• [Task brief]: Retype, word for word, every line of the records below starting at the one that contains "(480, 123) = (509, 446): blue" and ending at the one that contains "(622, 175) = (292, 341): none"; include both of those lines and nothing more.
::: Exercise data
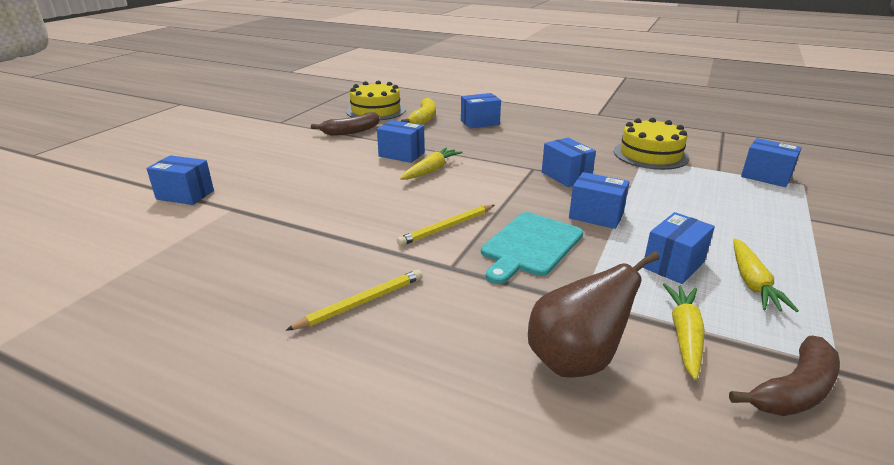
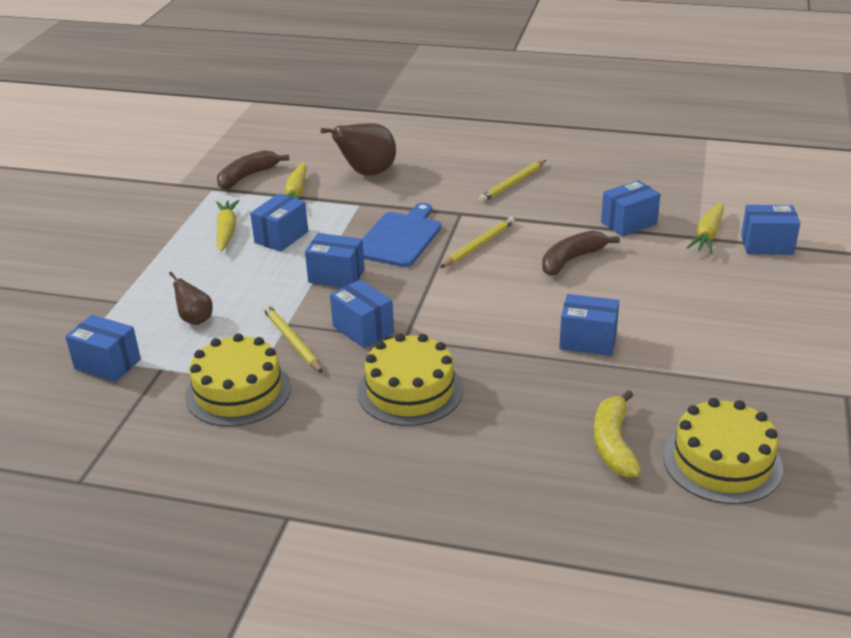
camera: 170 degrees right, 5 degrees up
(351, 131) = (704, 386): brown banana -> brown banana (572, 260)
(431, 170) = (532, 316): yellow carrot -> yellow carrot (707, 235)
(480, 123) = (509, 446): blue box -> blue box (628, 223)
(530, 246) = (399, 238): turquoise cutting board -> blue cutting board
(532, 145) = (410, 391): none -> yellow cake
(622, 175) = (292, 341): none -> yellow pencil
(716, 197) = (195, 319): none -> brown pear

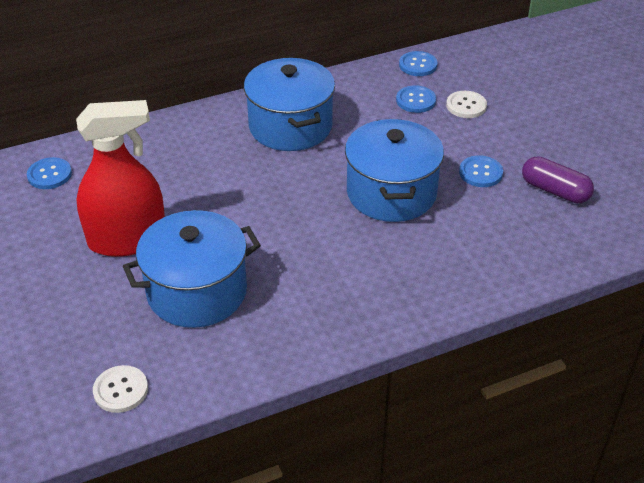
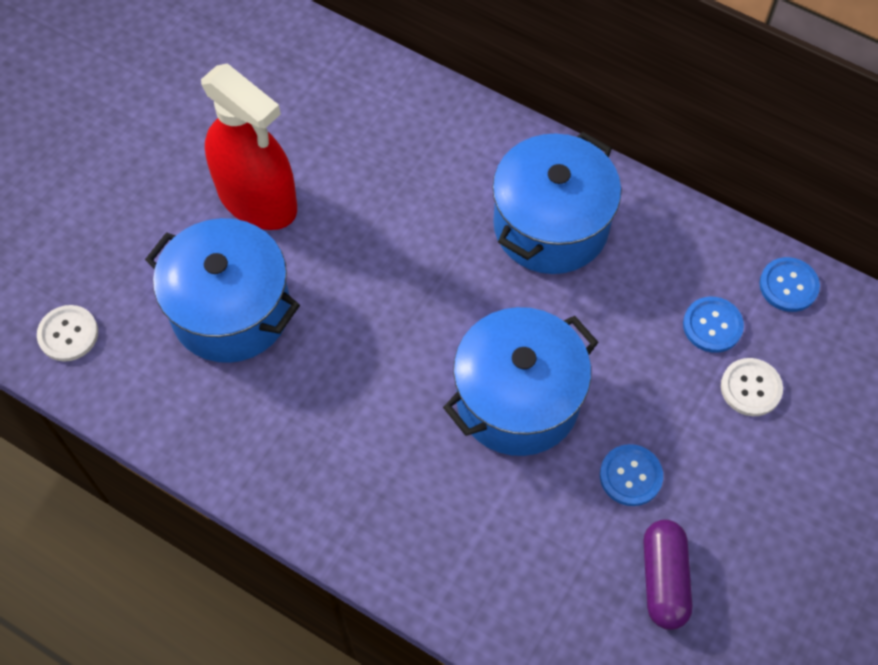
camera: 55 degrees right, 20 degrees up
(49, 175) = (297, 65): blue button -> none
::::::
::: Exercise data
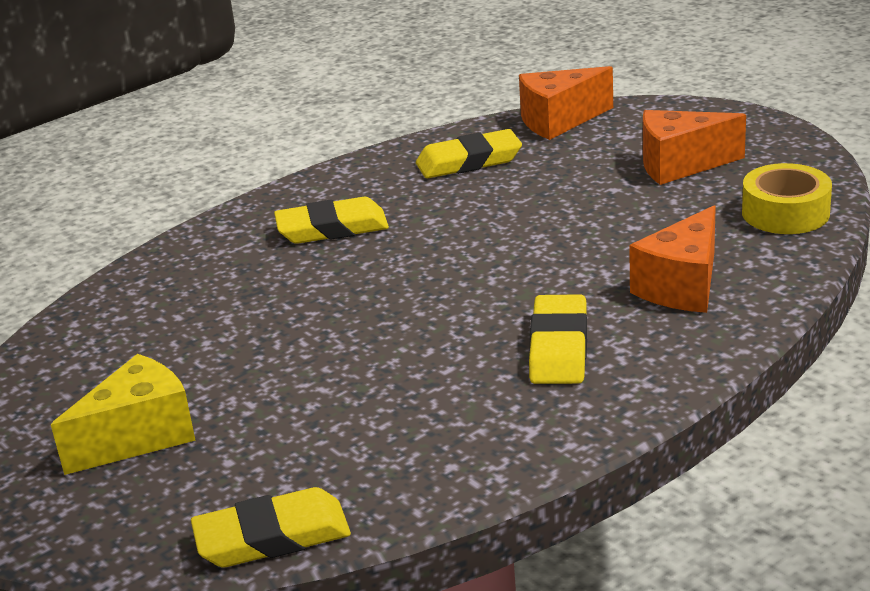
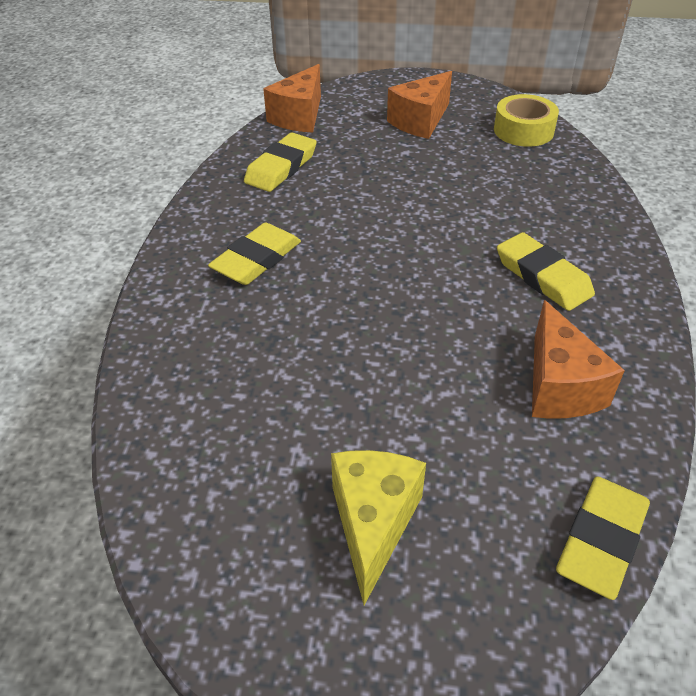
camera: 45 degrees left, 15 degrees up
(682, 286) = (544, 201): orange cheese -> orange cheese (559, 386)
::::::
• [Task response]:
(480, 123) = (509, 446): blue box -> blue box (628, 223)
(530, 246) = (399, 238): turquoise cutting board -> blue cutting board
(532, 145) = (410, 391): none -> yellow cake
(622, 175) = (292, 341): none -> yellow pencil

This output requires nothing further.